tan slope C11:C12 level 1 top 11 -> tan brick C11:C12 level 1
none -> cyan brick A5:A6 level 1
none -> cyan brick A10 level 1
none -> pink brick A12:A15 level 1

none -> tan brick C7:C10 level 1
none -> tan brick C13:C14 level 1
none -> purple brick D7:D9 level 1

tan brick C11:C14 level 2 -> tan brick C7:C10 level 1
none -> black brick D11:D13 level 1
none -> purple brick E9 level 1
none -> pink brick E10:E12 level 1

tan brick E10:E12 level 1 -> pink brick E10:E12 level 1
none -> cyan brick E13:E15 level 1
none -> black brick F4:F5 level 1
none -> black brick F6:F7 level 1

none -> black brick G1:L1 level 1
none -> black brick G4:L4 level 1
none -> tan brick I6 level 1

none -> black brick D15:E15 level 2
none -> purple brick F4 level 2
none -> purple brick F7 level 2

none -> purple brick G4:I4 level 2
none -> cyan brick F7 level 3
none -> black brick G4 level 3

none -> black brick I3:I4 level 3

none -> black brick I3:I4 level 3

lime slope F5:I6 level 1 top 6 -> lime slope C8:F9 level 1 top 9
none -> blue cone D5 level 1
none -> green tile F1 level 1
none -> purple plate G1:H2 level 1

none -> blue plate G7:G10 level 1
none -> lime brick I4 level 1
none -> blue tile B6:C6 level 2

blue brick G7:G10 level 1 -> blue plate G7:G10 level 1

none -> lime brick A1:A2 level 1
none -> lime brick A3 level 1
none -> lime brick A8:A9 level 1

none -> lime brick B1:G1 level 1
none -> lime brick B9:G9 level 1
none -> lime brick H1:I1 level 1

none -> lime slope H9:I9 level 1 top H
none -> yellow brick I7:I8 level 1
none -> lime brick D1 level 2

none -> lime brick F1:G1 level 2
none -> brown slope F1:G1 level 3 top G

▬▬▬

**TASK DETAILS:**
Look through the listing above. Pick out each line with "tile" and copy it.

**WORKED SOLUTION:**
none -> green tile F1 level 1
none -> blue tile B6:C6 level 2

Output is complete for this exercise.